• _What you should do_: Print each entry word for word without images.

• _Source material_:
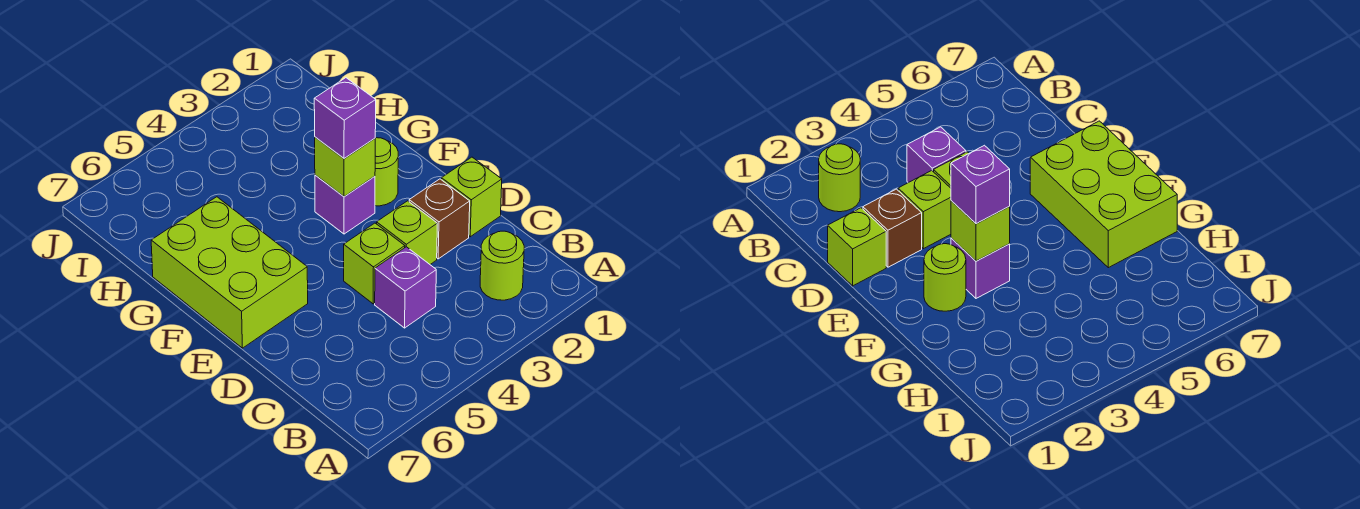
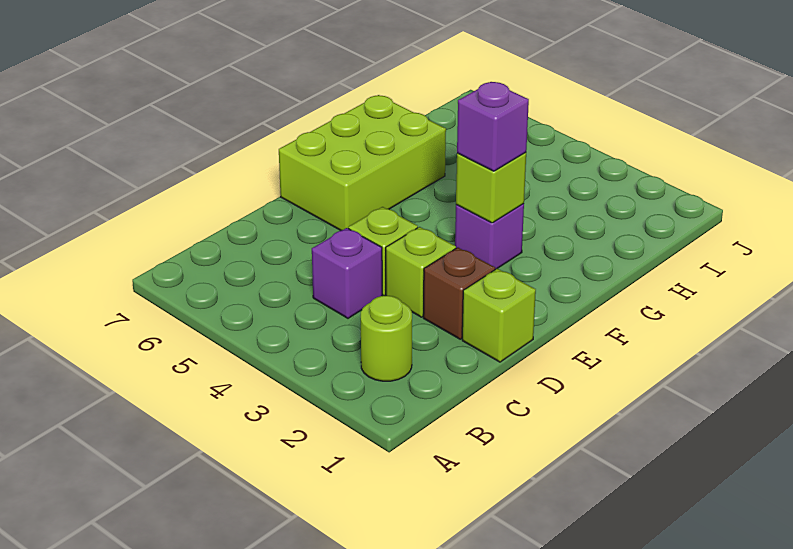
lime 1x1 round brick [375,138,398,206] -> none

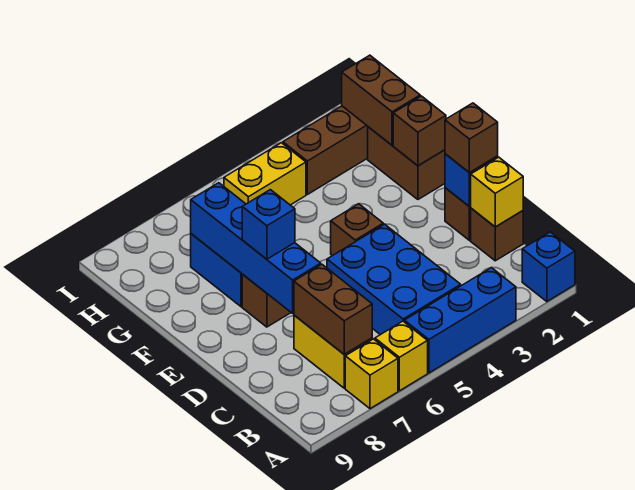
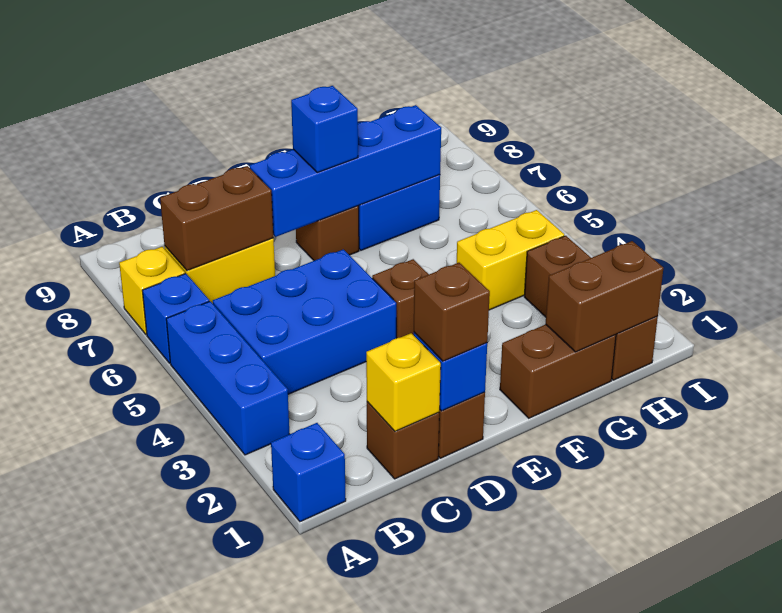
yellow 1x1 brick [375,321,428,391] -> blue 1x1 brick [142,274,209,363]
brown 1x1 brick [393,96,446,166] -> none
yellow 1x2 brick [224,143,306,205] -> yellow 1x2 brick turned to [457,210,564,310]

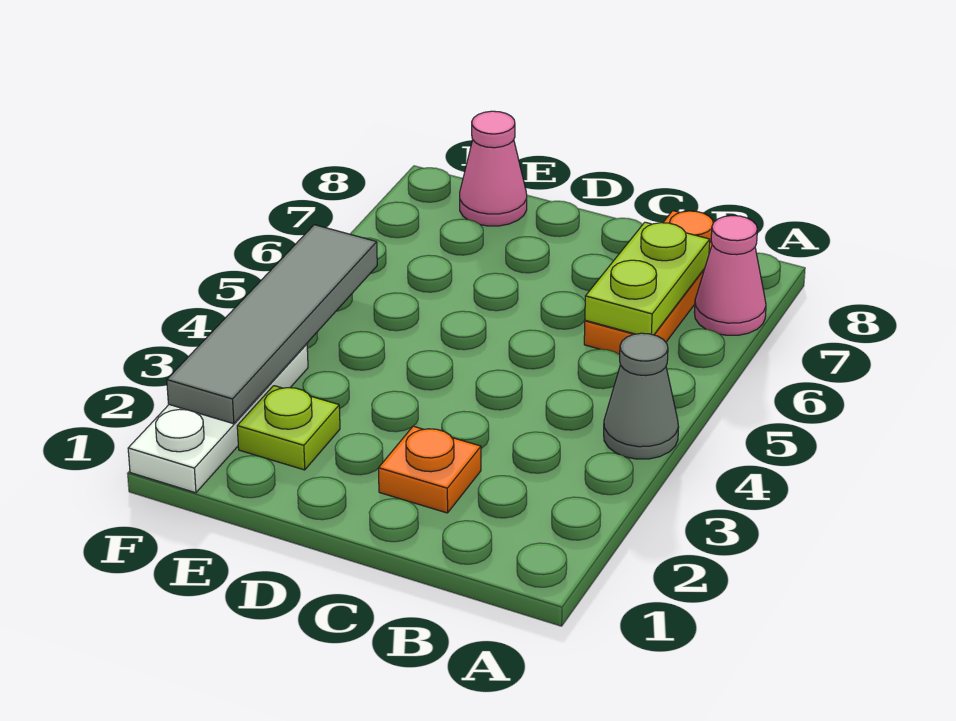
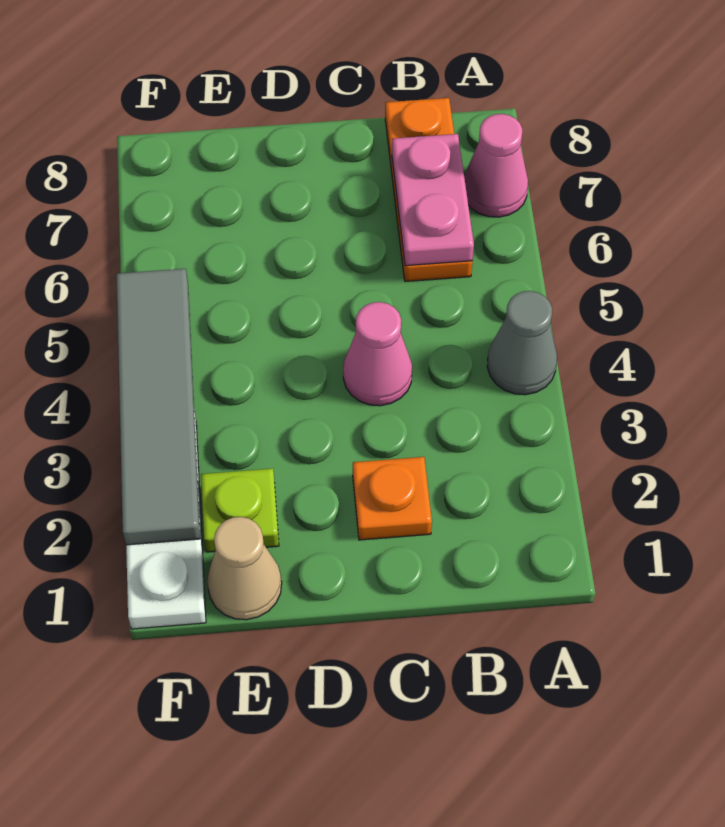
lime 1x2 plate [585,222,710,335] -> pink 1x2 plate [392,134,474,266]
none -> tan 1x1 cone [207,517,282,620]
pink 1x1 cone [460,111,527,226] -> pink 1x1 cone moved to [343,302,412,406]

• _Answer for the task_:
lime 1x1 round brick [375,138,398,206] -> none

yellow 1x1 brick [375,321,428,391] -> blue 1x1 brick [142,274,209,363]
brown 1x1 brick [393,96,446,166] -> none
yellow 1x2 brick [224,143,306,205] -> yellow 1x2 brick turned to [457,210,564,310]

lime 1x2 plate [585,222,710,335] -> pink 1x2 plate [392,134,474,266]
none -> tan 1x1 cone [207,517,282,620]
pink 1x1 cone [460,111,527,226] -> pink 1x1 cone moved to [343,302,412,406]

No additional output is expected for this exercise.